:: What you will do ::
Could you copy exactly the lines from the one containing "camera: 10 degrees left, 5 degrees up" through the last line of the records, leaving out every picture?
** Data records follows **
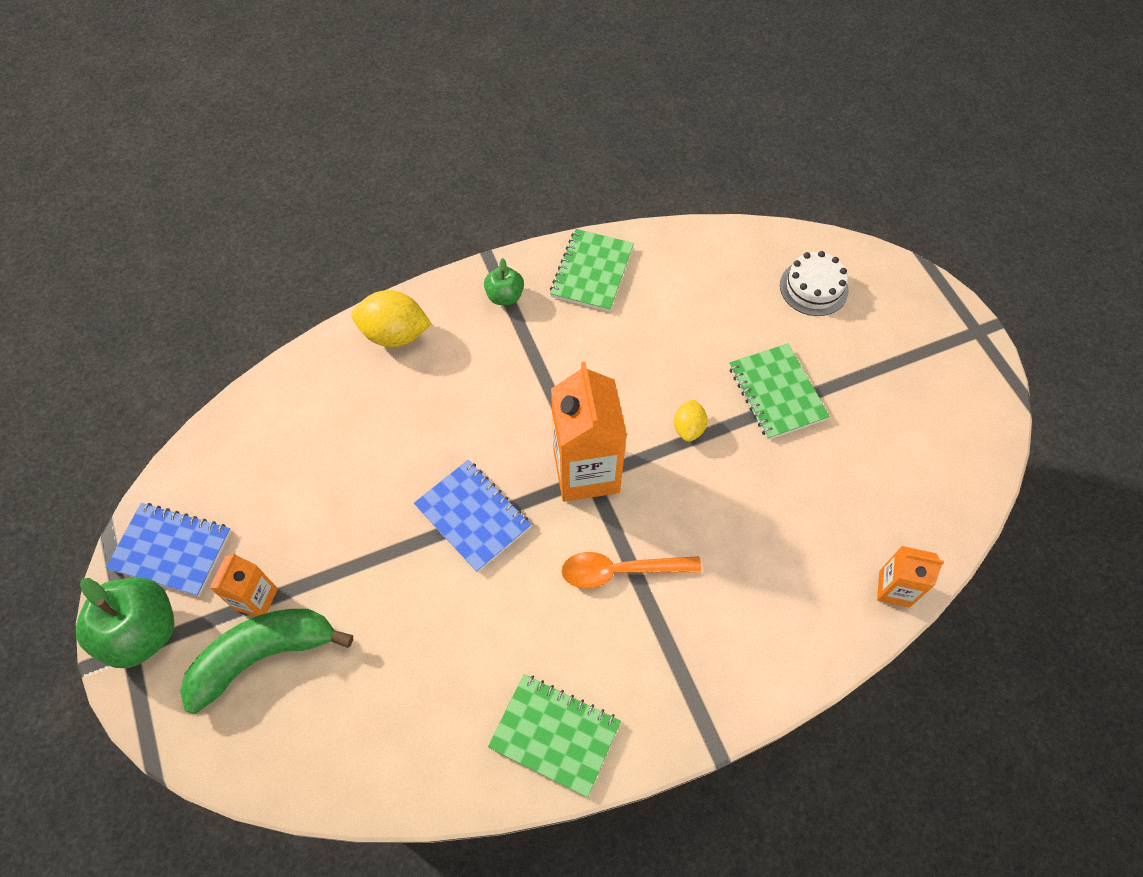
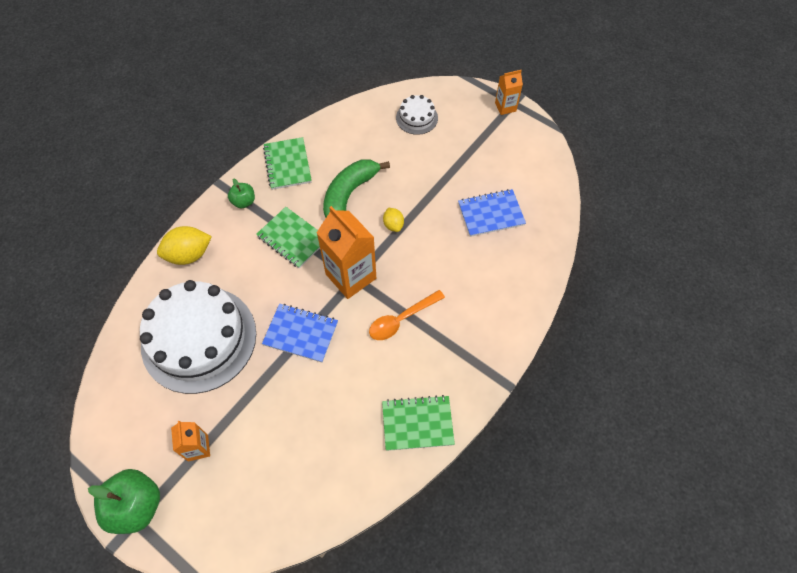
camera: 30 degrees left, 0 degrees up
blue notebook [106,503,231,596] -> blue notebook moved to [458,189,526,237]
green banana [180,609,353,714] -> green banana moved to [323,159,390,217]
green notebook [729,343,830,440] -> green notebook moved to [256,207,320,268]
orange carton [877,546,944,608] -> orange carton moved to [495,70,523,115]
none -> white cake [140,280,256,394]

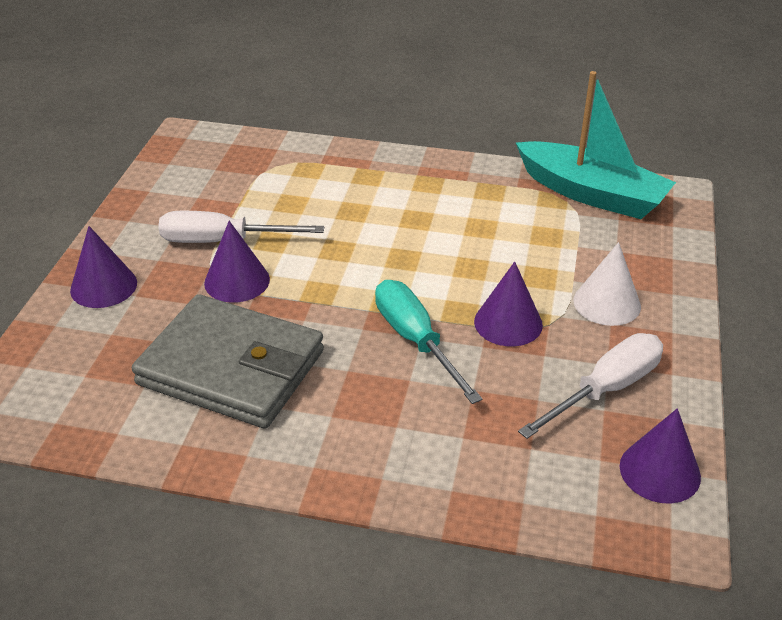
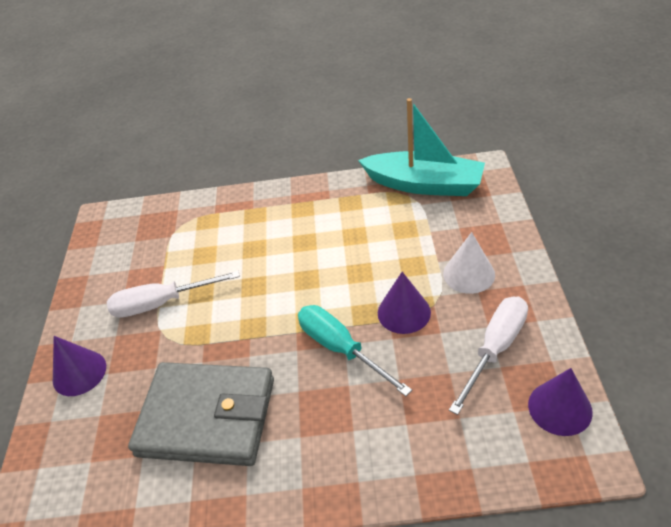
camera: 10 degrees left, 5 degrees up
purple cone [204,221,270,303] -> none

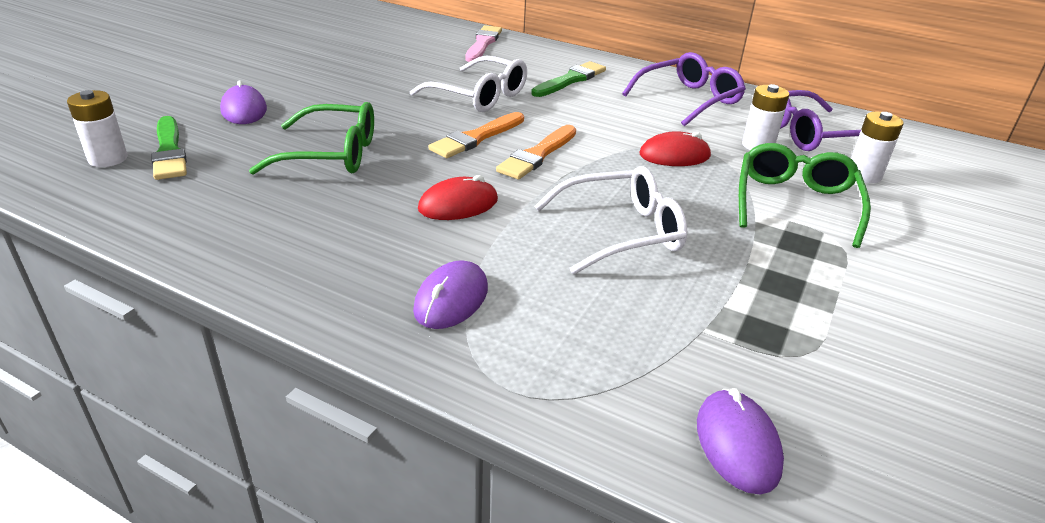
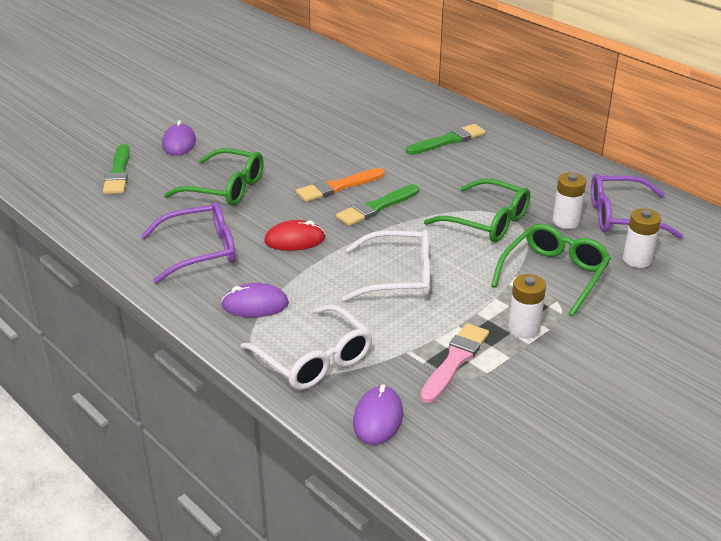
camera: 20 degrees right, 0 degrees up
white battery [67,90,128,167] -> white battery moved to [508,274,546,339]
white glasses [410,56,527,112] -> white glasses moved to [241,304,372,390]
purple mouse [413,260,488,329] -> purple mouse turned 45 degrees clockwise [221,283,289,317]
pink brush [465,25,502,62] -> pink brush moved to [420,323,489,403]
orange brush [496,125,576,180] -> green brush [336,184,419,226]
purple glasses [622,52,746,127] -> purple glasses moved to [141,202,236,284]
red mouse [639,131,711,166] -> green glasses [424,178,530,242]

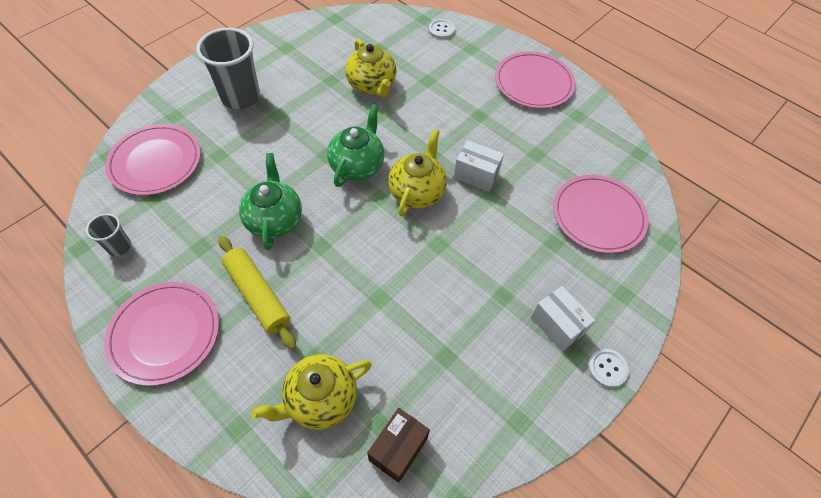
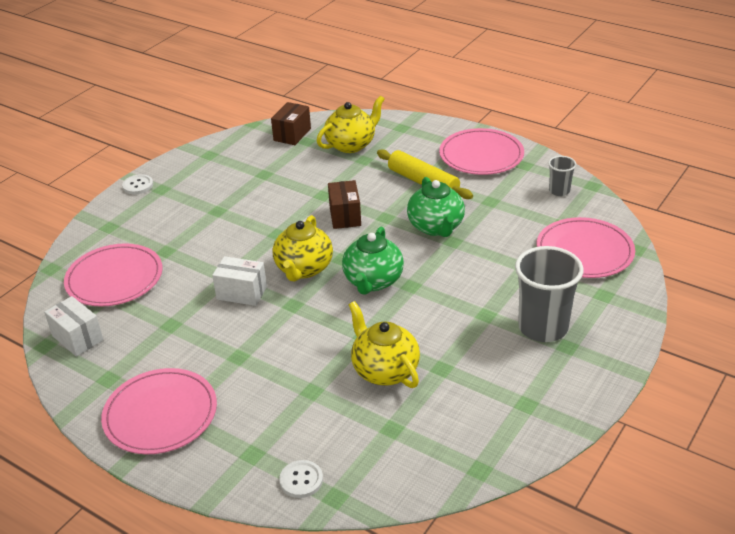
camera: 175 degrees right, 20 degrees down
white box [531,286,595,352] -> white box moved to [44,296,103,357]
none -> brown box [328,180,361,229]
** End of Data records **
:: Answer to the exercise ::
camera: 10 degrees left, 5 degrees up
purple cone [204,221,270,303] -> none

camera: 20 degrees right, 0 degrees up
white battery [67,90,128,167] -> white battery moved to [508,274,546,339]
white glasses [410,56,527,112] -> white glasses moved to [241,304,372,390]
purple mouse [413,260,488,329] -> purple mouse turned 45 degrees clockwise [221,283,289,317]
pink brush [465,25,502,62] -> pink brush moved to [420,323,489,403]
orange brush [496,125,576,180] -> green brush [336,184,419,226]
purple glasses [622,52,746,127] -> purple glasses moved to [141,202,236,284]
red mouse [639,131,711,166] -> green glasses [424,178,530,242]

camera: 175 degrees right, 20 degrees down
white box [531,286,595,352] -> white box moved to [44,296,103,357]
none -> brown box [328,180,361,229]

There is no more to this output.